══ Input material
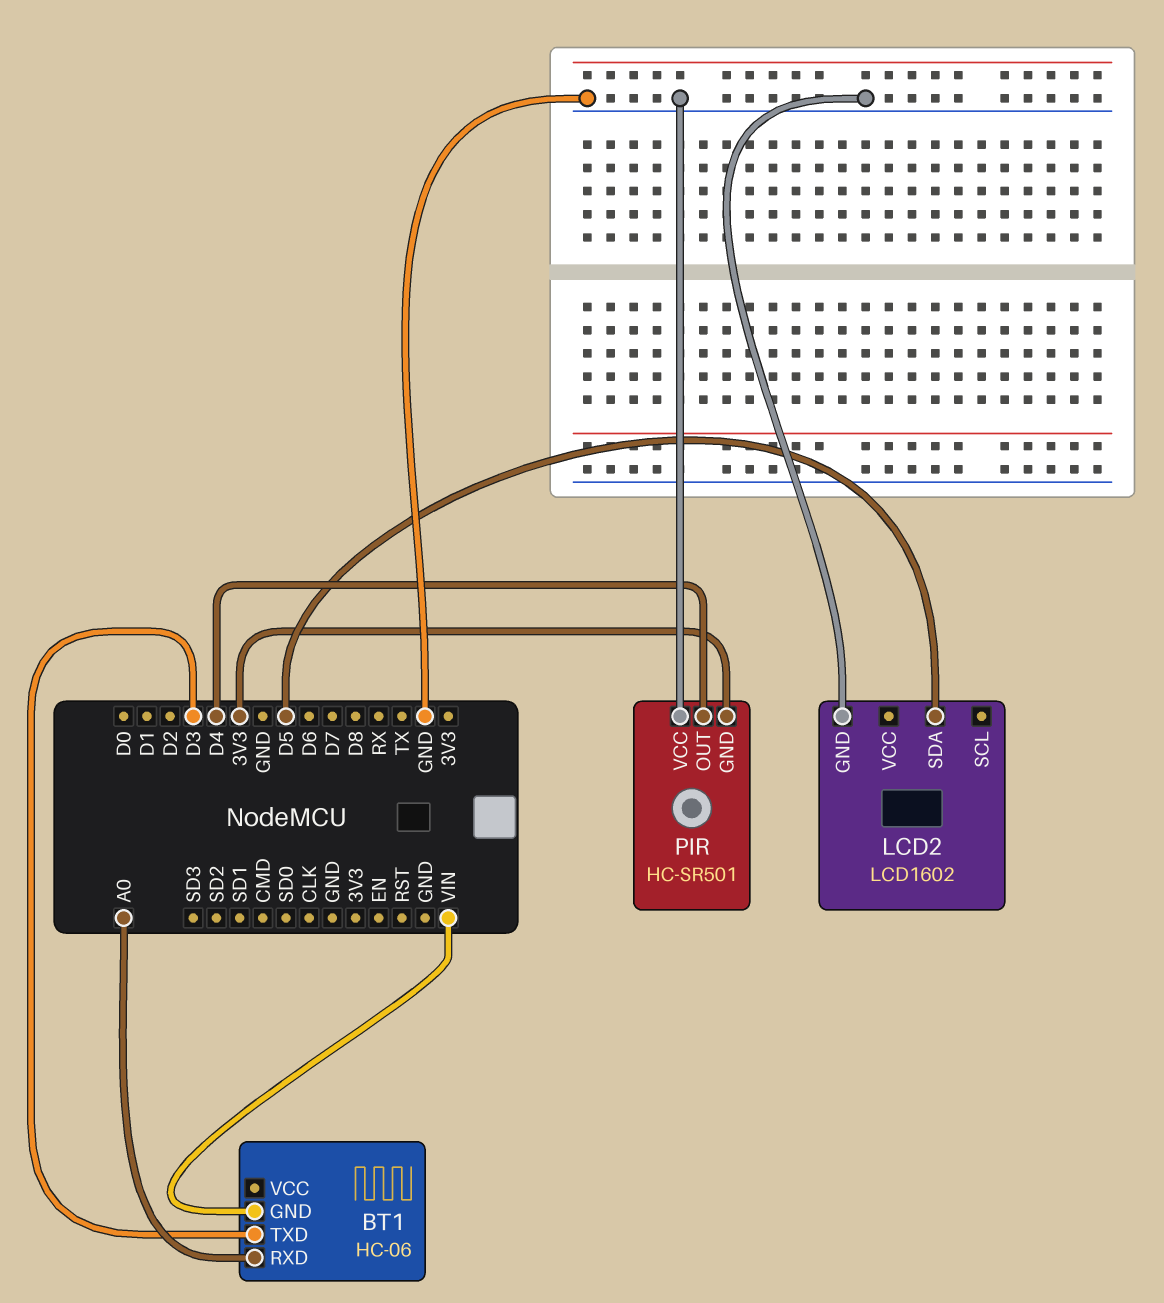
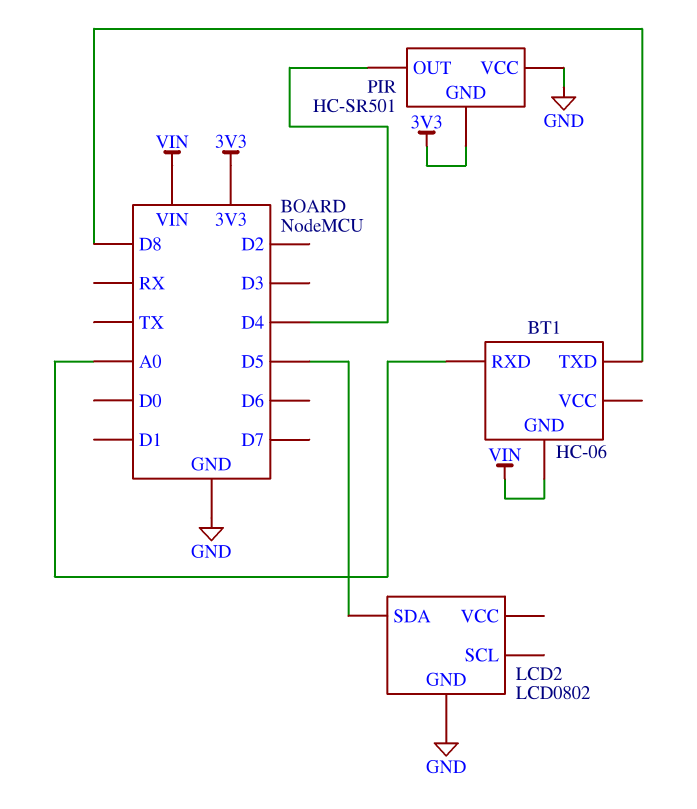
BT1 pin TXD: D3 -> D8
LCD2: LCD1602 -> LCD0802

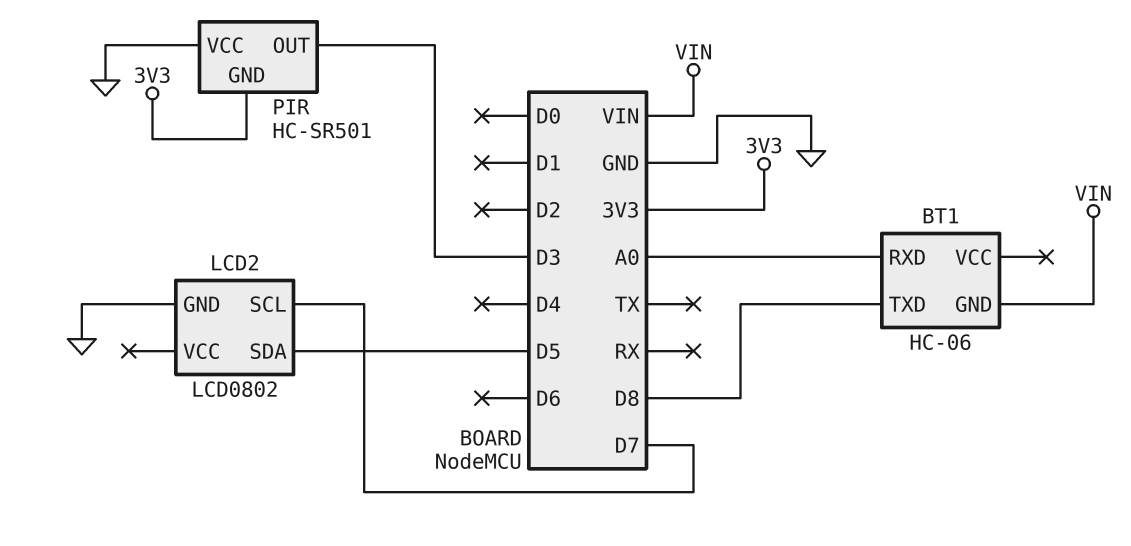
LCD2 pin SCL: none -> D7
PIR pin OUT: D4 -> D3

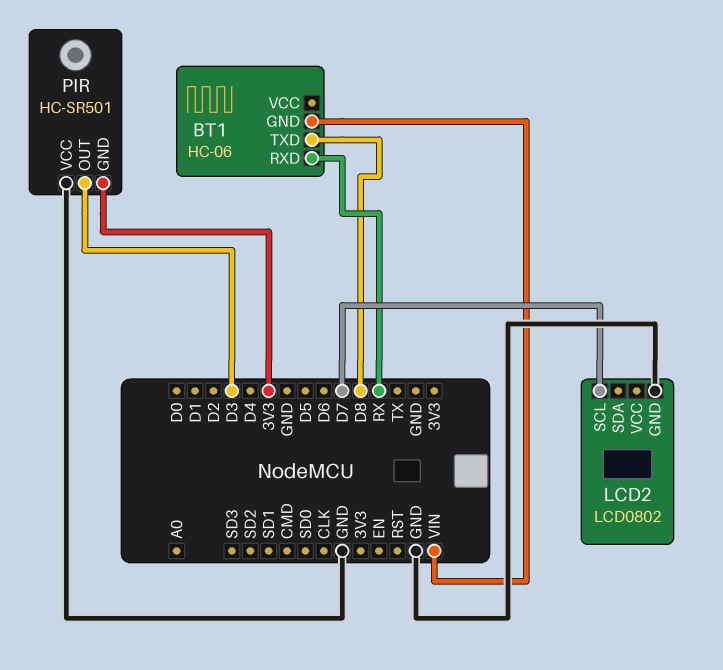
BT1 pin RXD: A0 -> RX
LCD2 pin SDA: D5 -> none

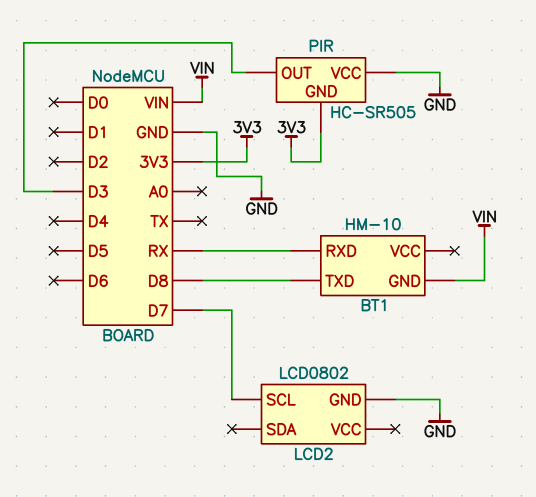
BT1: HC-06 -> HM-10
PIR: HC-SR501 -> HC-SR505

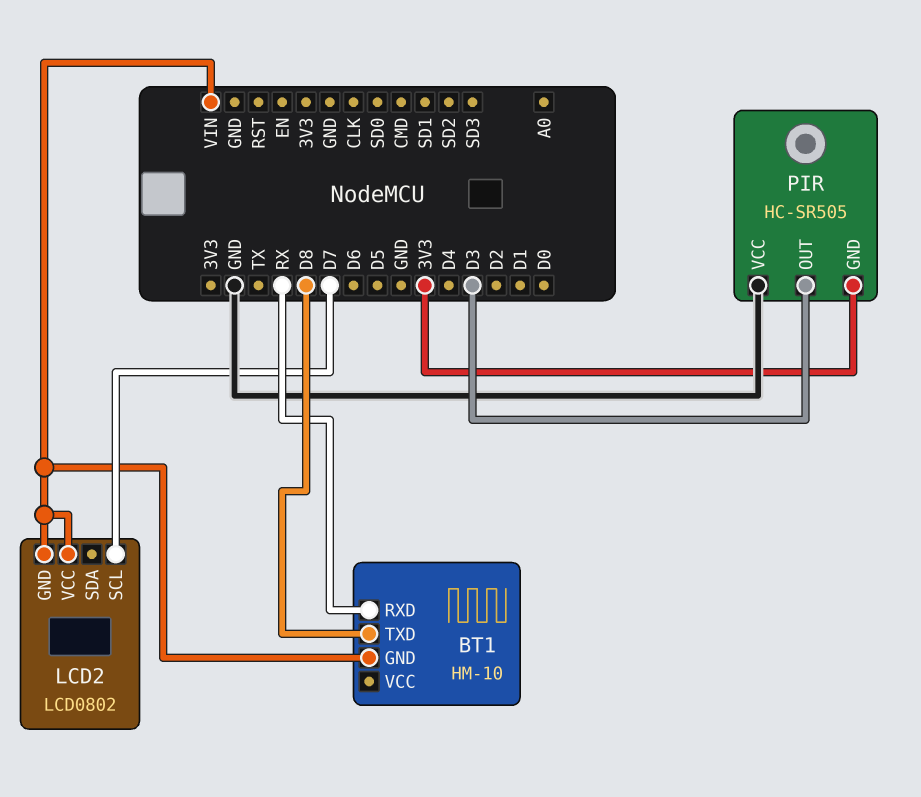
LCD2 pin GND: GND -> VIN
LCD2 pin VCC: none -> VIN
════
Retype the data above exactly. Do not carry over any images.

* [Response to the task]
BT1 pin TXD: D3 -> D8
LCD2: LCD1602 -> LCD0802

LCD2 pin SCL: none -> D7
PIR pin OUT: D4 -> D3

BT1 pin RXD: A0 -> RX
LCD2 pin SDA: D5 -> none

BT1: HC-06 -> HM-10
PIR: HC-SR501 -> HC-SR505

LCD2 pin GND: GND -> VIN
LCD2 pin VCC: none -> VIN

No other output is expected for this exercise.